Exercise:
Would you copy out each line of the records below that includes the word "turquoise"?

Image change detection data
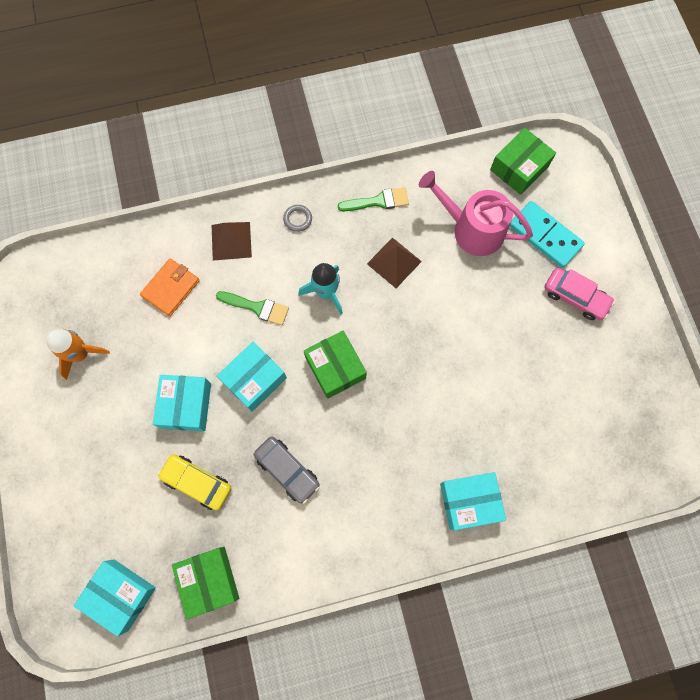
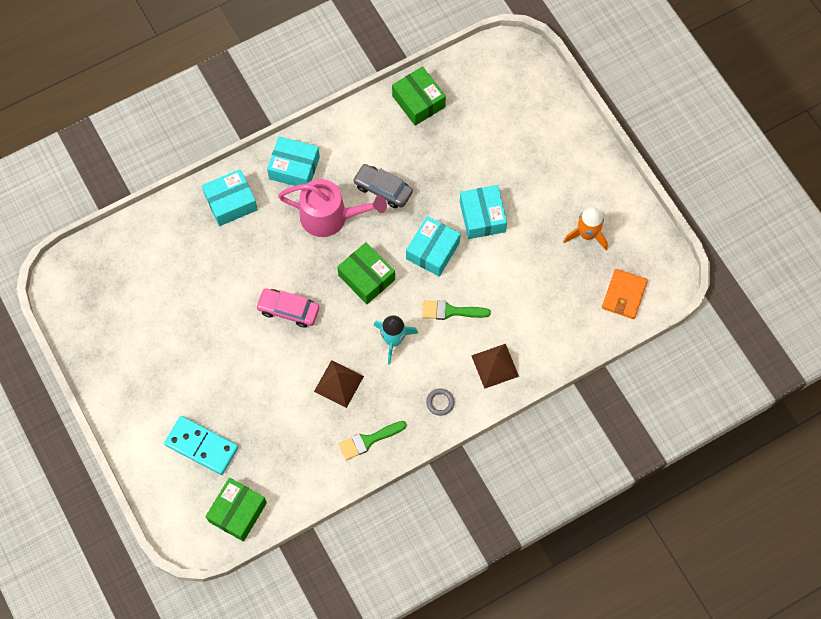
camera: 165 degrees right, 5 degrees down
(121, 594) = (480, 77): turquoise box -> turquoise box (294, 168)
(171, 288) = (533, 309): orange wallet -> orange wallet (624, 295)
(197, 482) = (452, 163): yellow car -> none
(472, 229) = (272, 434): pink watering can -> pink watering can (330, 216)
(575, 297) = (165, 393): pink car -> pink car (288, 310)

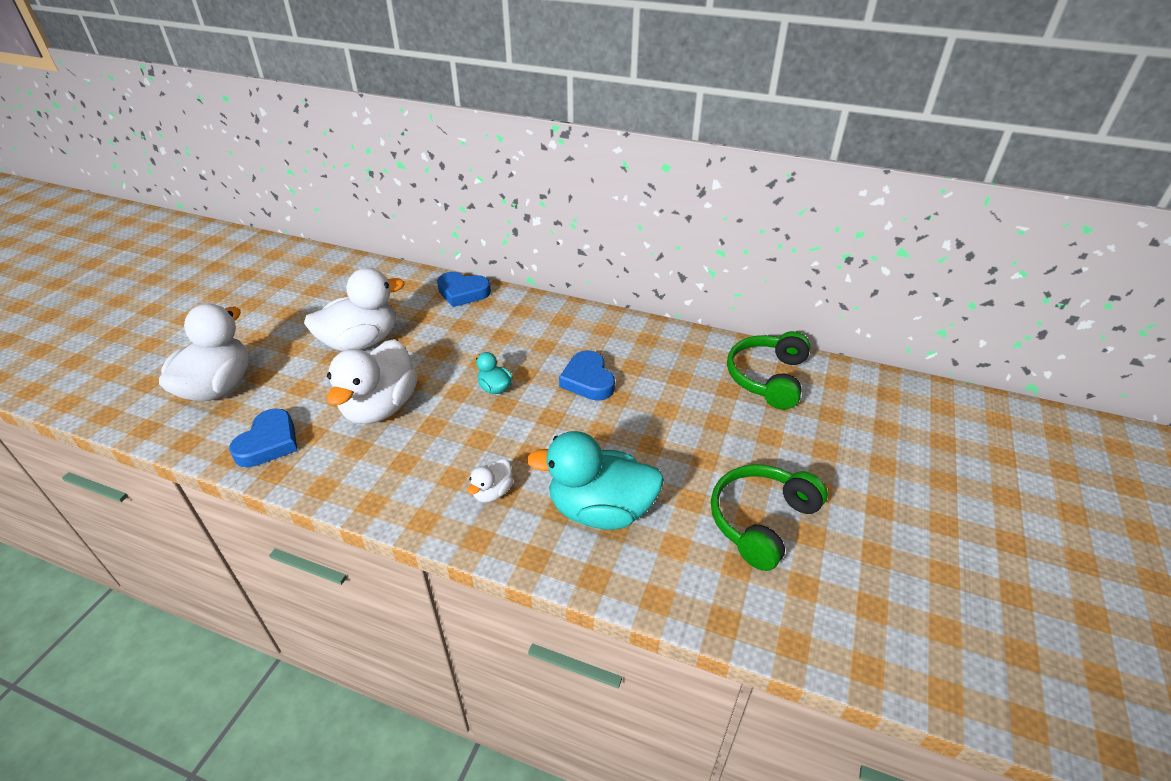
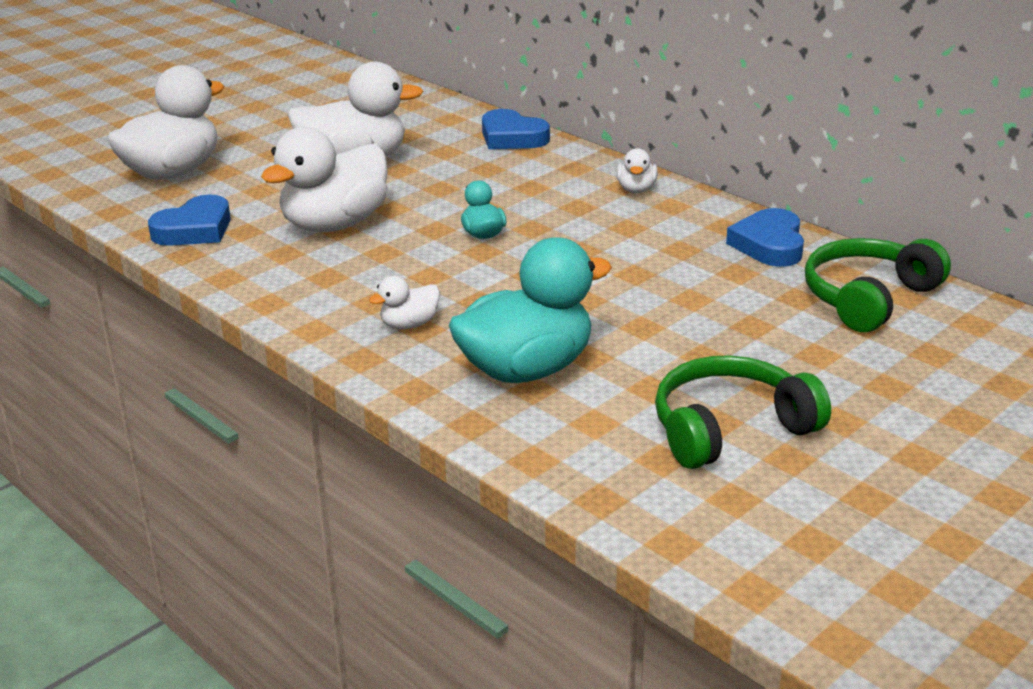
camera: 25 degrees right, 10 degrees down
(573, 320) = (636, 189): none -> white duck
(588, 380) = (608, 250): blue heart -> blue heart (769, 244)
(600, 510) = (526, 369): turquoise duck -> turquoise duck turned 120 degrees clockwise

Response below:
(121, 594) = (480, 77): turquoise box -> turquoise box (294, 168)
(600, 510) = (526, 369): turquoise duck -> turquoise duck turned 120 degrees clockwise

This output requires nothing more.